• Exercise: Only the lines from the one that contains "pink wallet: 5 -> 10" to the last line below, both included, should be transcribed. Pictures stay out of the copy.

• Data section:
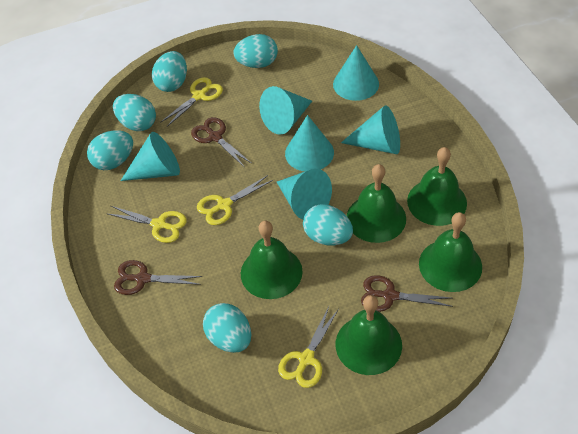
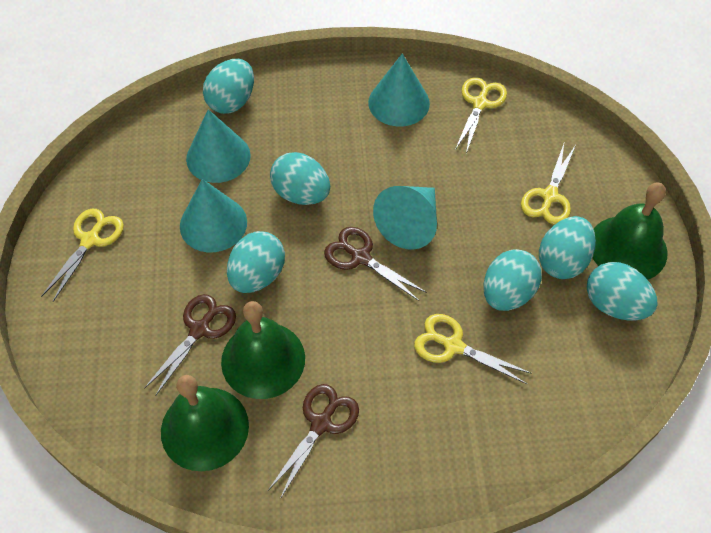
green bell: 5 -> 3
turquoise cone: 6 -> 4

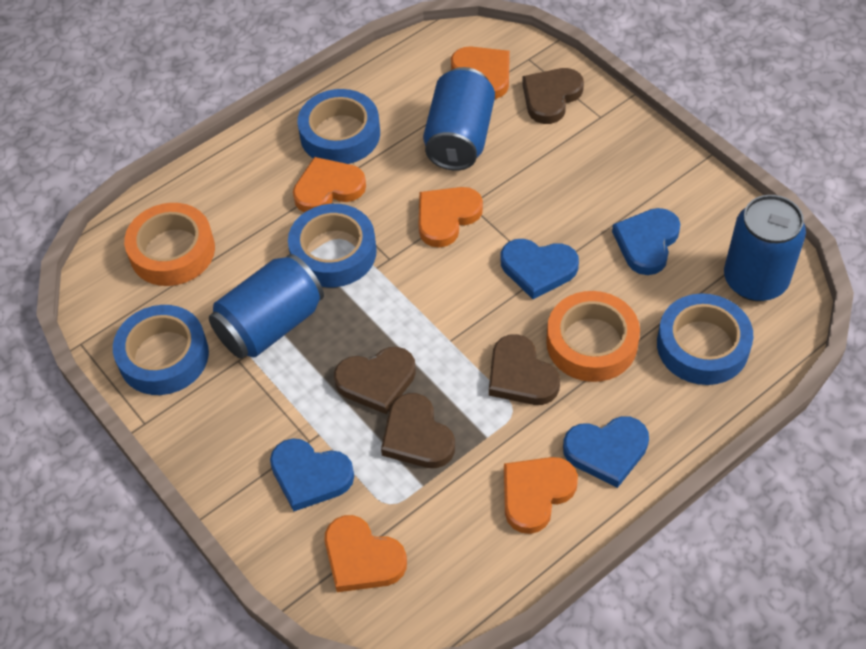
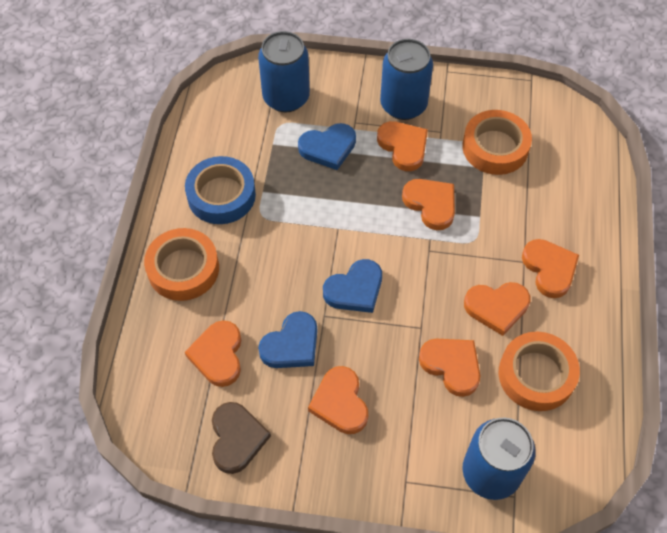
blue heart: 4 -> 3
blue tape: 4 -> 1
brown heart: 4 -> 1
orange heart: 5 -> 7
orange tape: 2 -> 3

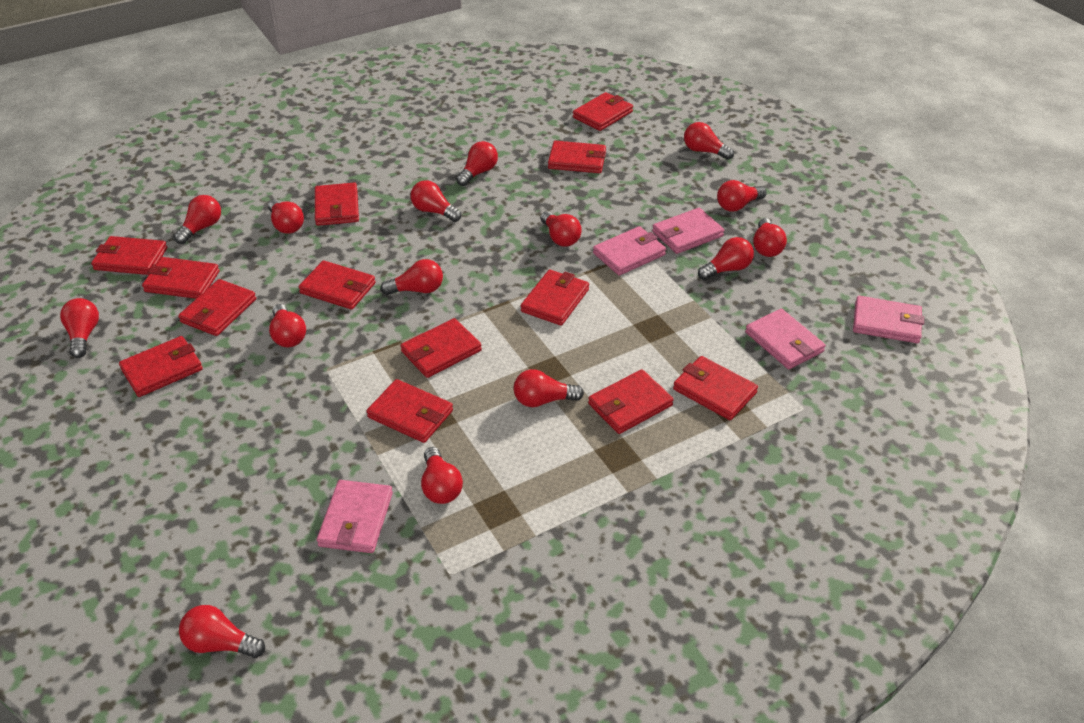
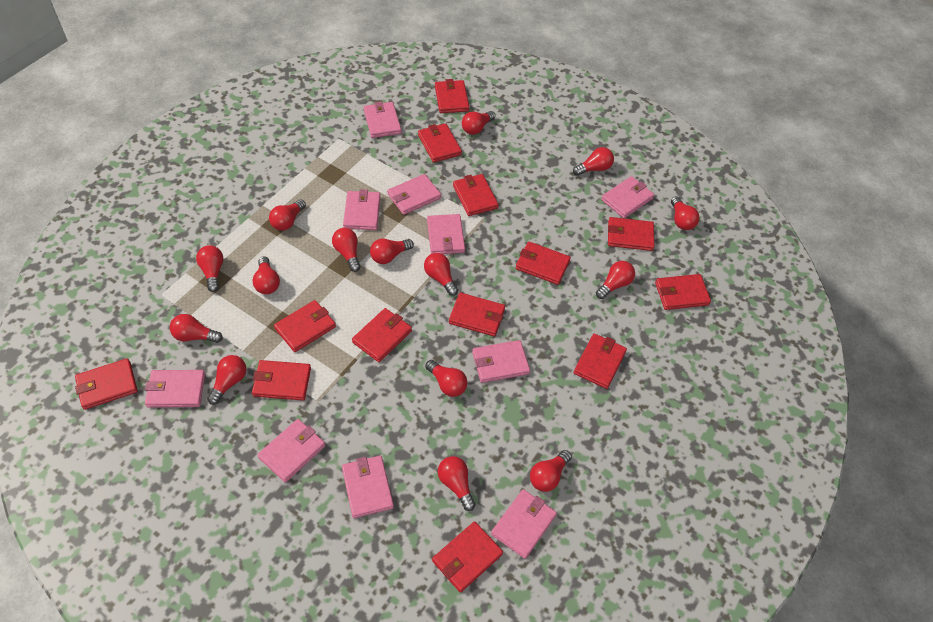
pink wallet: 5 -> 10

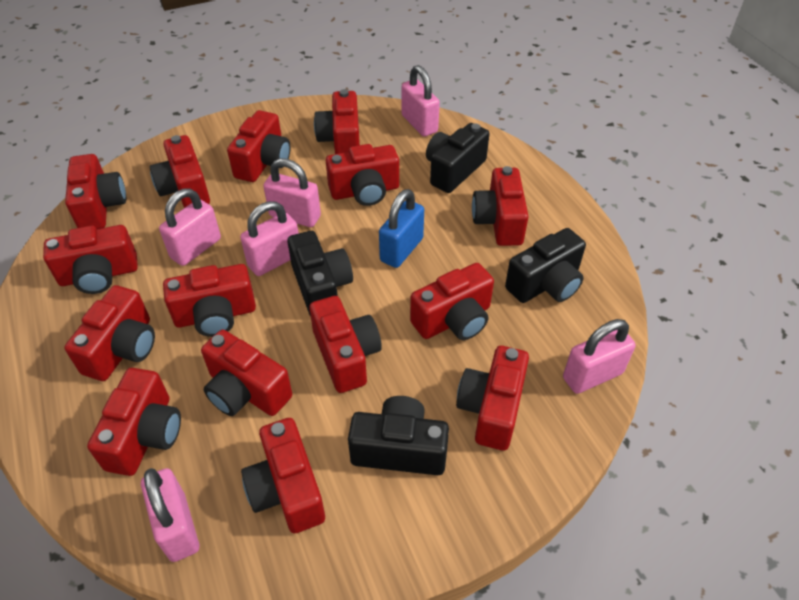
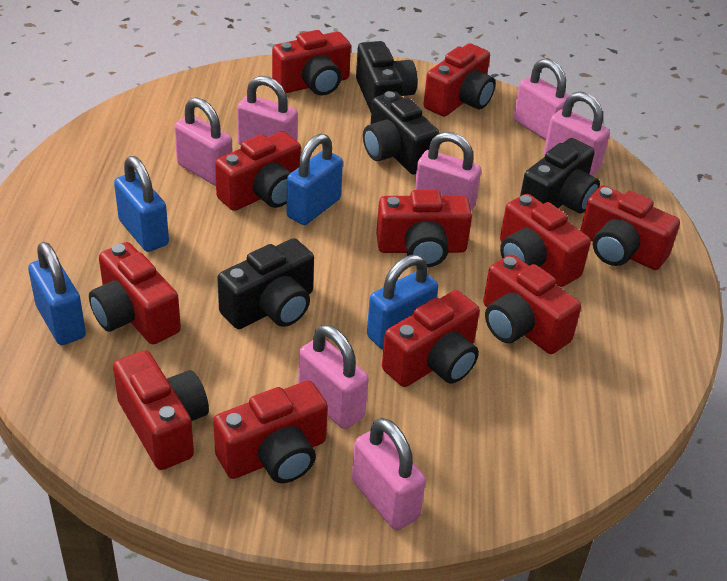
blue padlock: 1 -> 4
pink padlock: 6 -> 7
red camera: 15 -> 11

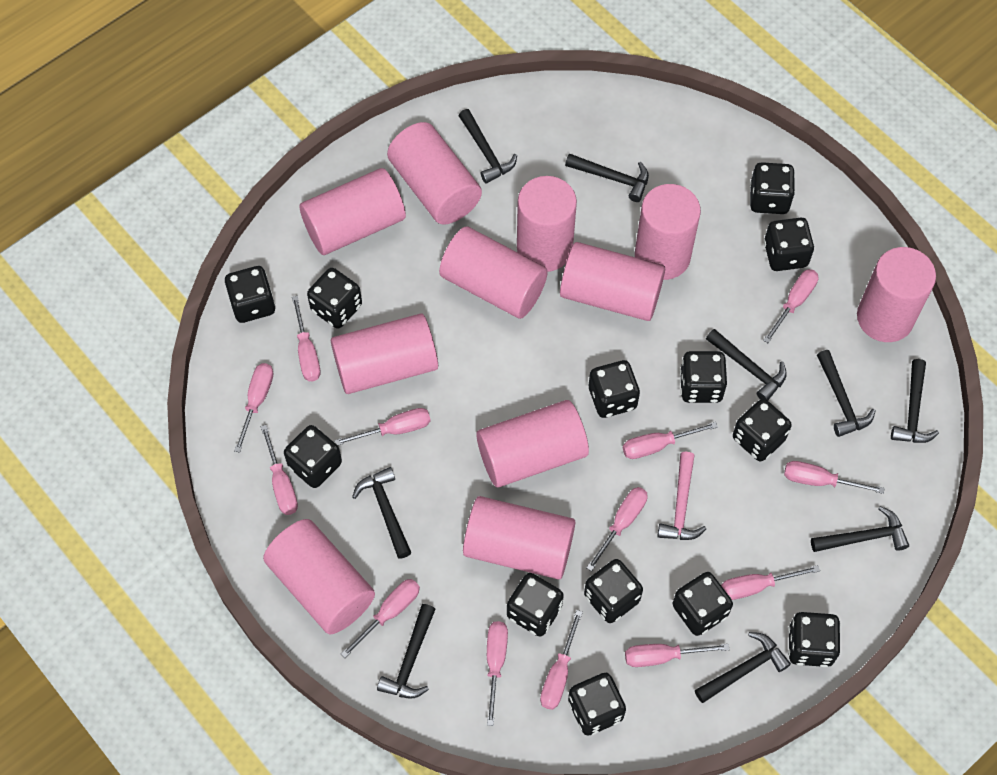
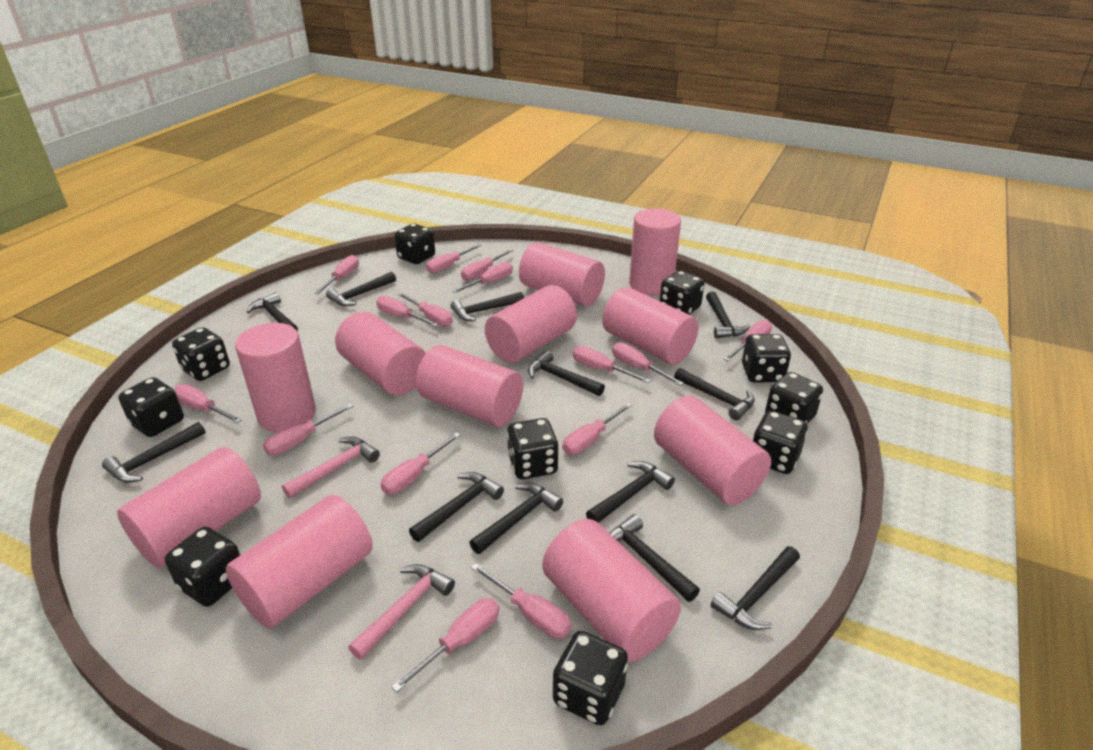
black dice: 13 -> 10
black hammer: 9 -> 12
pink hammer: 1 -> 2
pink screwdriver: 13 -> 15

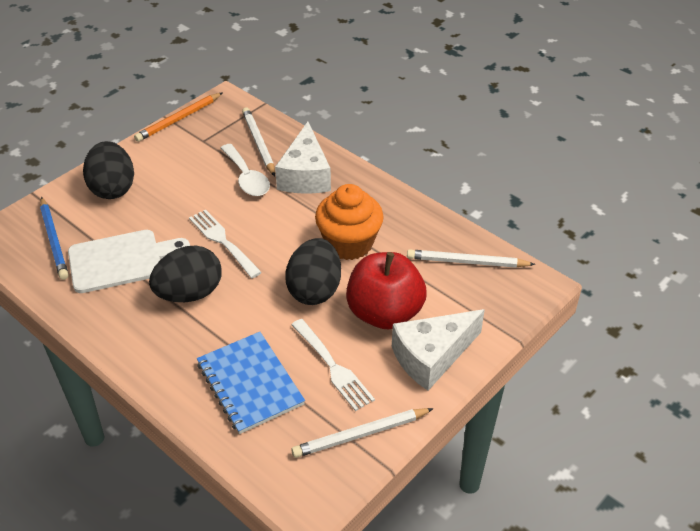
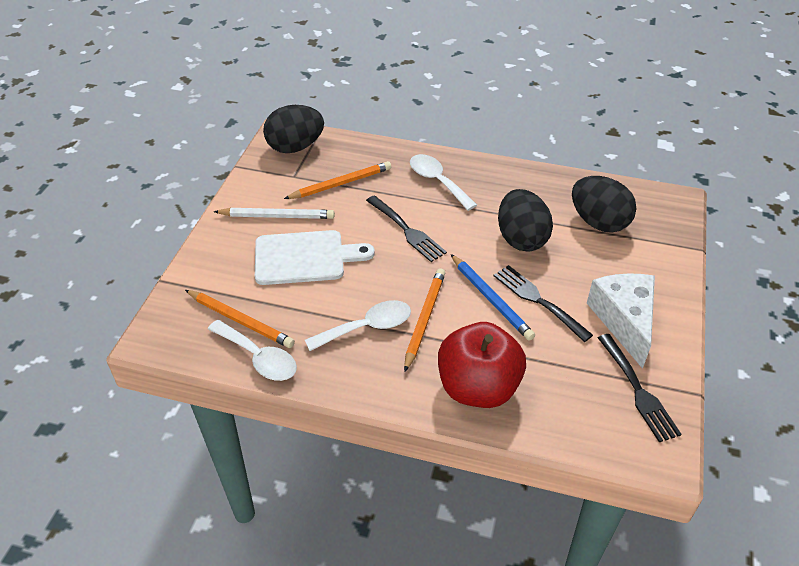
black fork: 0 -> 3
blue notebook: 1 -> 0
orange cupcake: 1 -> 0
orange pencil: 1 -> 3
white cheese: 2 -> 1
white fork: 2 -> 0
white pencil: 3 -> 1
white spoon: 1 -> 3

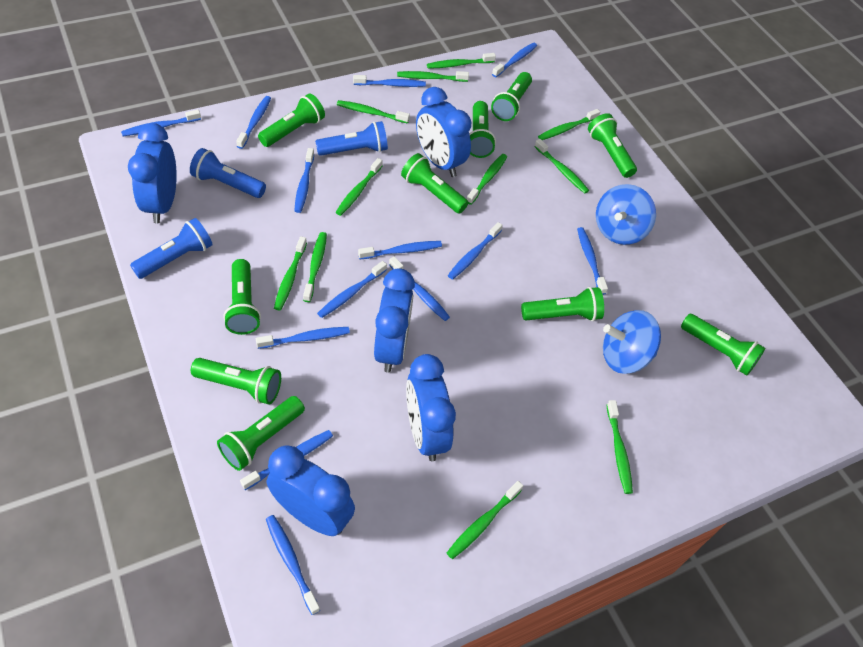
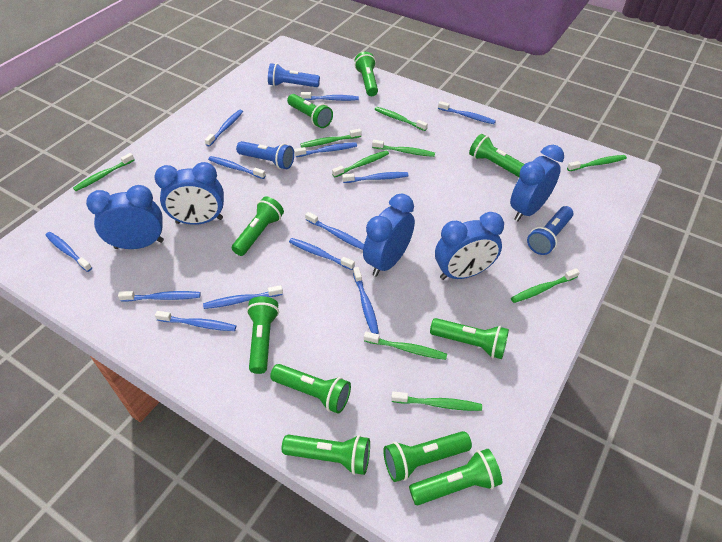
blue spinning top: 2 -> 0
green toothbrush: 11 -> 9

• Answer to the exercise:
pink wallet: 5 -> 10

blue padlock: 1 -> 4
pink padlock: 6 -> 7
red camera: 15 -> 11

black dice: 13 -> 10
black hammer: 9 -> 12
pink hammer: 1 -> 2
pink screwdriver: 13 -> 15

black fork: 0 -> 3
blue notebook: 1 -> 0
orange cupcake: 1 -> 0
orange pencil: 1 -> 3
white cheese: 2 -> 1
white fork: 2 -> 0
white pencil: 3 -> 1
white spoon: 1 -> 3

blue spinning top: 2 -> 0
green toothbrush: 11 -> 9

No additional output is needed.